Assignment: Transcribe the data that follows, exactly and in full.

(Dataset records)
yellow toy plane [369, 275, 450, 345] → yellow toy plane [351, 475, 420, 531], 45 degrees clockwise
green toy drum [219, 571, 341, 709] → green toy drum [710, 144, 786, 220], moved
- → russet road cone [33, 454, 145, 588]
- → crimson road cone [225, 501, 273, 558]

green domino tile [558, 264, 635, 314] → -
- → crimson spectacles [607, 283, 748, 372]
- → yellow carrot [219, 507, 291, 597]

Answer below:
yellow toy plane [369, 275, 450, 345] → yellow toy plane [351, 475, 420, 531], 45 degrees clockwise
green toy drum [219, 571, 341, 709] → green toy drum [710, 144, 786, 220], moved
- → russet road cone [33, 454, 145, 588]
- → crimson road cone [225, 501, 273, 558]

green domino tile [558, 264, 635, 314] → -
- → crimson spectacles [607, 283, 748, 372]
- → yellow carrot [219, 507, 291, 597]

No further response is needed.